** Data for review follows **
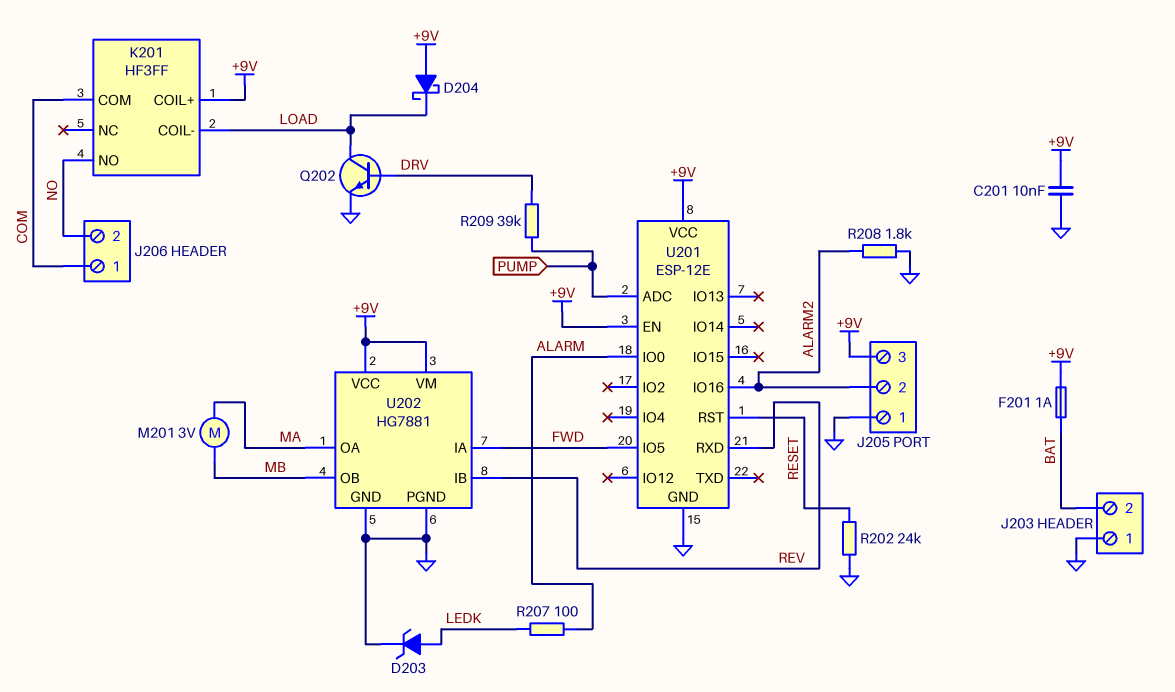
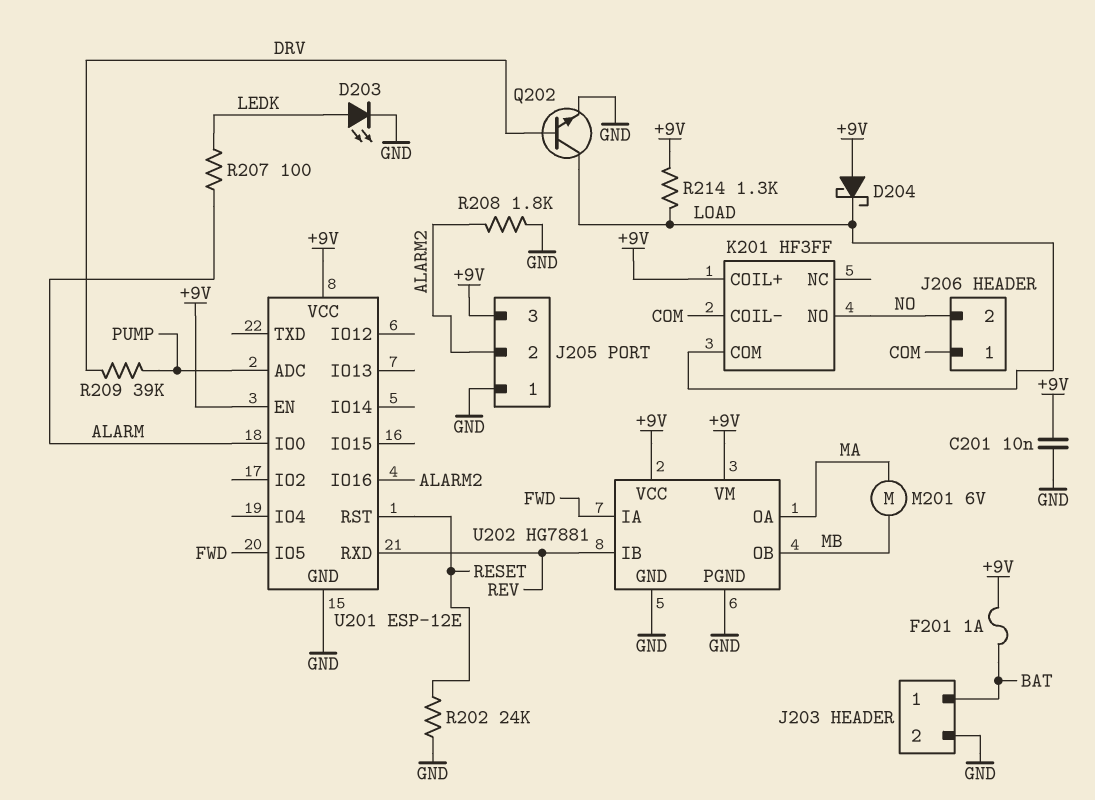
D203: zener (A LEDK, K GND) -> LED (A LEDK, K GND)
J203 pin 1: GND -> BAT
J203 pin 2: BAT -> GND
K201 pin COIL-: LOAD -> COM
K201 pin COM: COM -> LOAD
M201: motor 3V (MA, MB) -> motor 6V (MA, MB)
R214: none -> 1.3k (+9V, LOAD)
** End of Data for review **
Requirement
Give the data above again exactly. Leave the pictures out.

Answer box
D203: zener (A LEDK, K GND) -> LED (A LEDK, K GND)
J203 pin 1: GND -> BAT
J203 pin 2: BAT -> GND
K201 pin COIL-: LOAD -> COM
K201 pin COM: COM -> LOAD
M201: motor 3V (MA, MB) -> motor 6V (MA, MB)
R214: none -> 1.3k (+9V, LOAD)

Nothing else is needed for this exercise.